* _Activity_
Each line of the records must appear in your answer exactly, with no pictures.

* _Material provided_
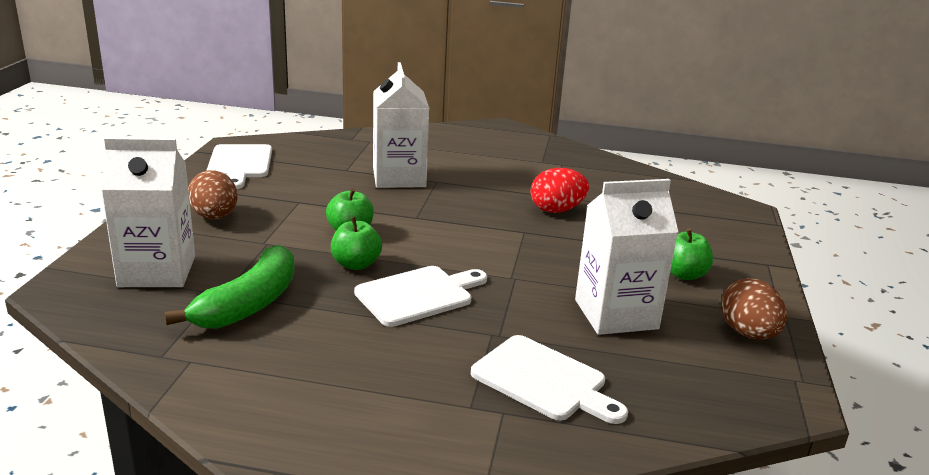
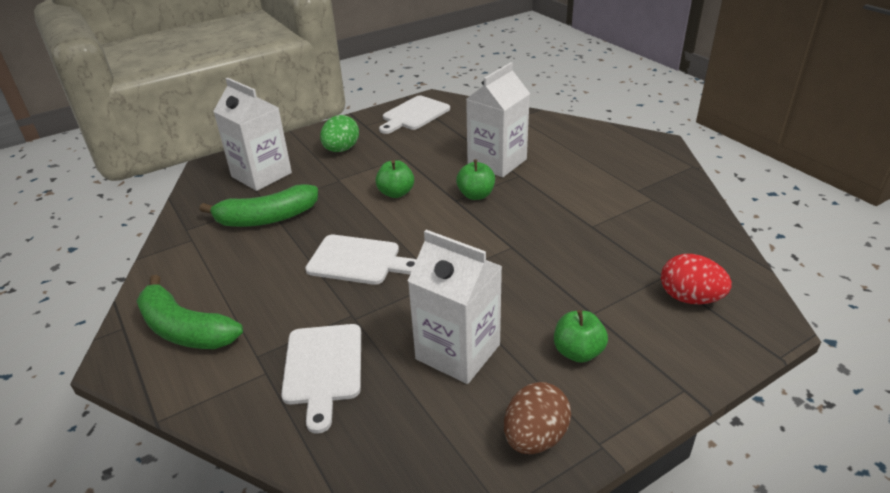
camera: 50 degrees right, 10 degrees up
(215, 217) = (341, 150): brown egg -> green egg
(354, 430) = (185, 329): none -> green banana
(356, 264) = (360, 219): green apple -> green apple (476, 195)
(557, 210) = (571, 240): red egg -> red egg (689, 298)

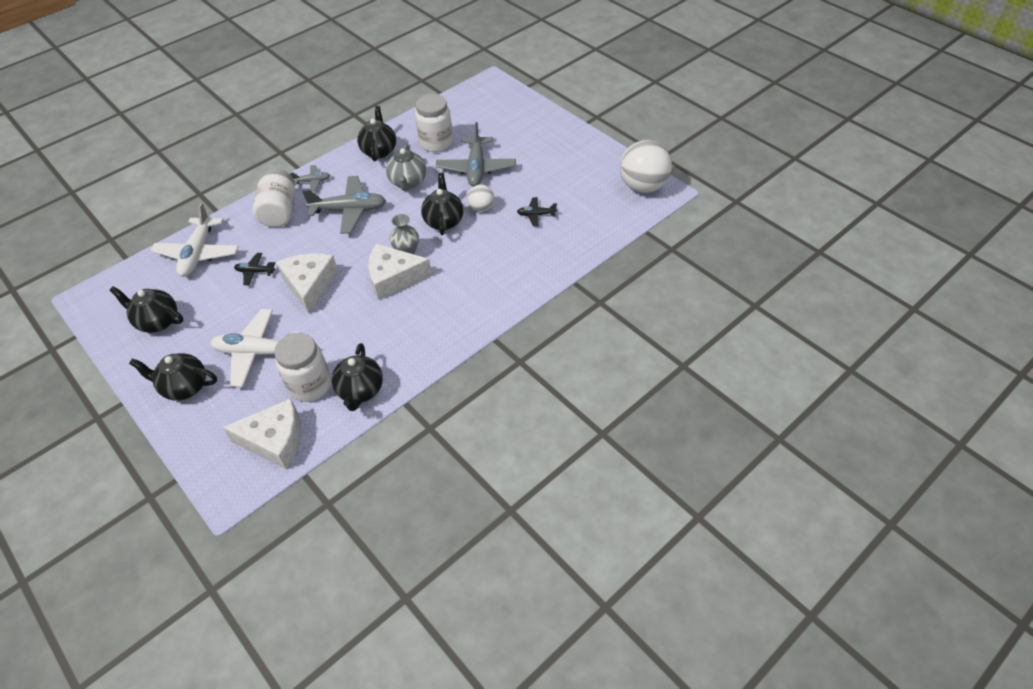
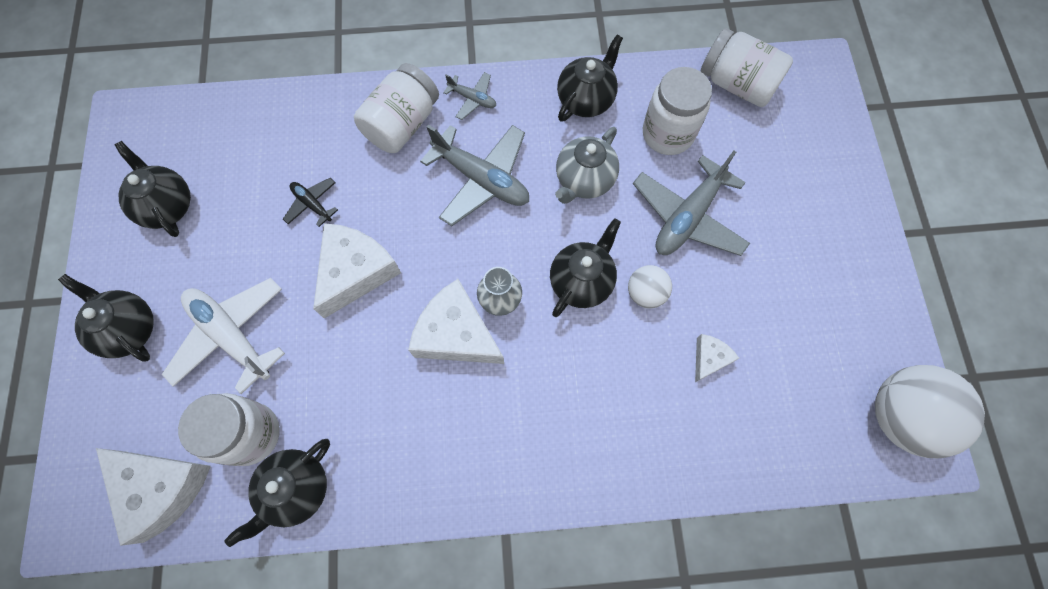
camera: 35 degrees right, 20 degrees up
(198, 254) = (273, 130): white plane -> none
(455, 107) = (737, 84): none -> white jar
(536, 215) = (709, 358): black plane -> white cheese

* _Worked solution_
camera: 50 degrees right, 10 degrees up
(215, 217) = (341, 150): brown egg -> green egg
(354, 430) = (185, 329): none -> green banana
(356, 264) = (360, 219): green apple -> green apple (476, 195)
(557, 210) = (571, 240): red egg -> red egg (689, 298)

camera: 35 degrees right, 20 degrees up
(198, 254) = (273, 130): white plane -> none
(455, 107) = (737, 84): none -> white jar
(536, 215) = (709, 358): black plane -> white cheese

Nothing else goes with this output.